*** Opening of DATA SUPPLIED ***
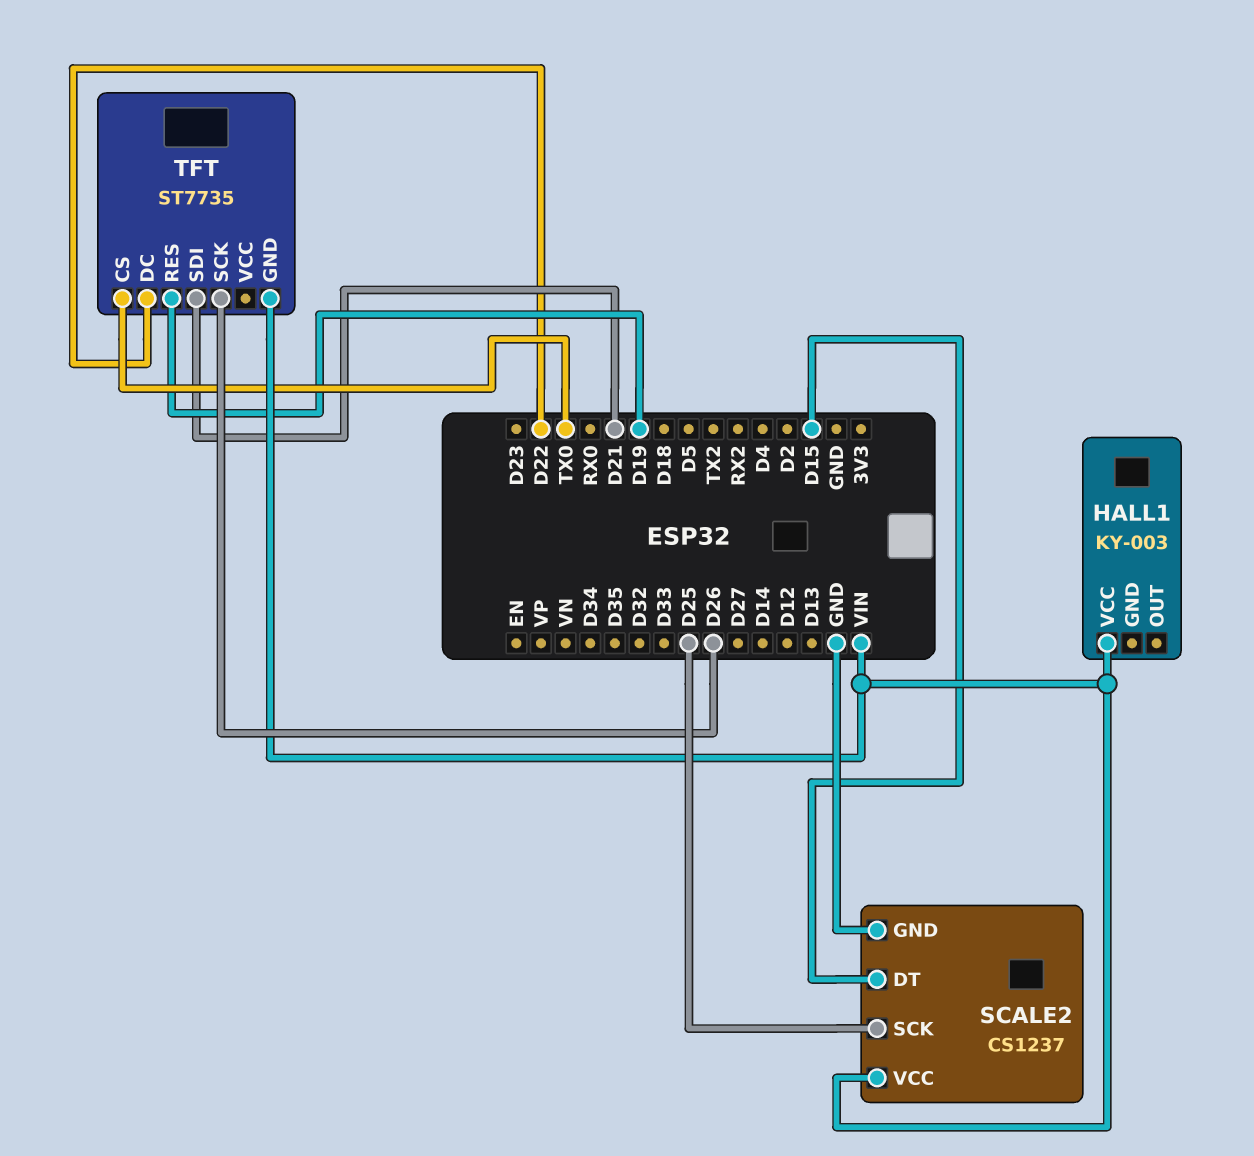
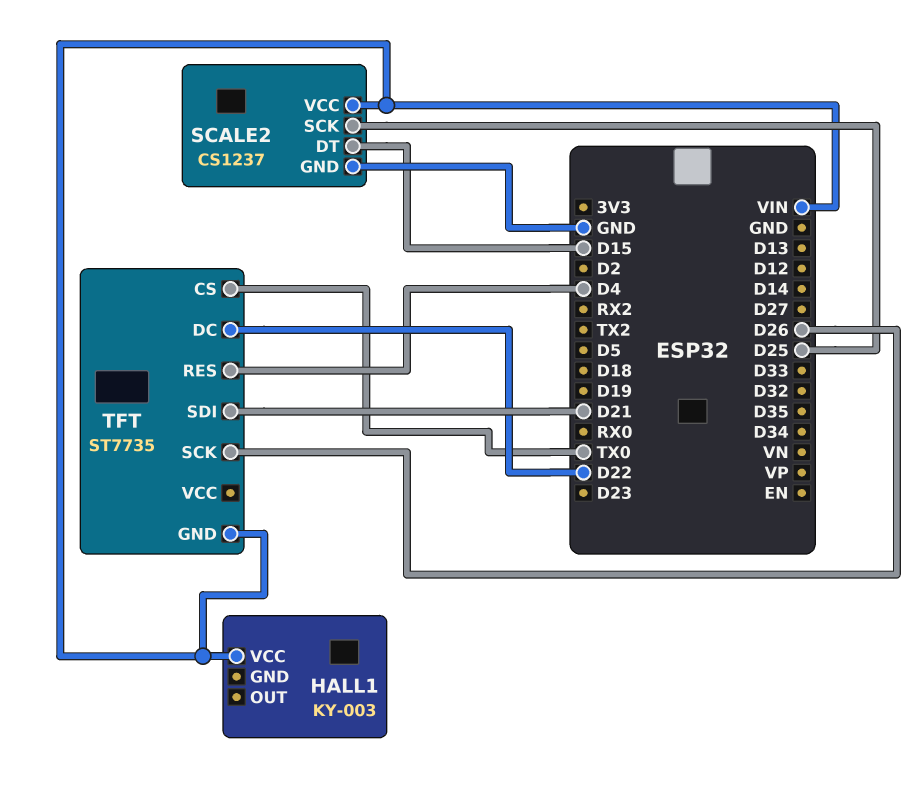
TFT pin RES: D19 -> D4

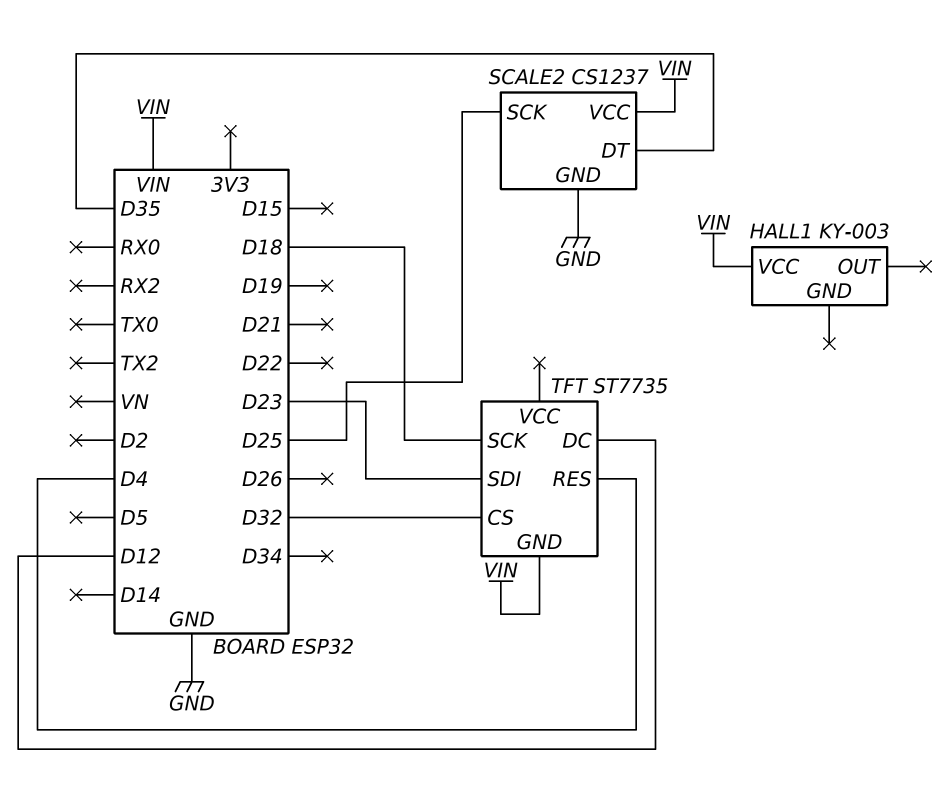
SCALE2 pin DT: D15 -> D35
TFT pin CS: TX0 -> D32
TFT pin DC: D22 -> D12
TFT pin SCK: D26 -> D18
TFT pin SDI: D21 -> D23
*** Close of DATA SUPPLIED ***
WORK INSTRUCTIONS:
From the line containing "TFT pin CS: TX0 -> D32" down to the last line of the material, each line is to be retyped exactly; no other lines belong in the answer.

ANSWER TO THIS TASK:
TFT pin CS: TX0 -> D32
TFT pin DC: D22 -> D12
TFT pin SCK: D26 -> D18
TFT pin SDI: D21 -> D23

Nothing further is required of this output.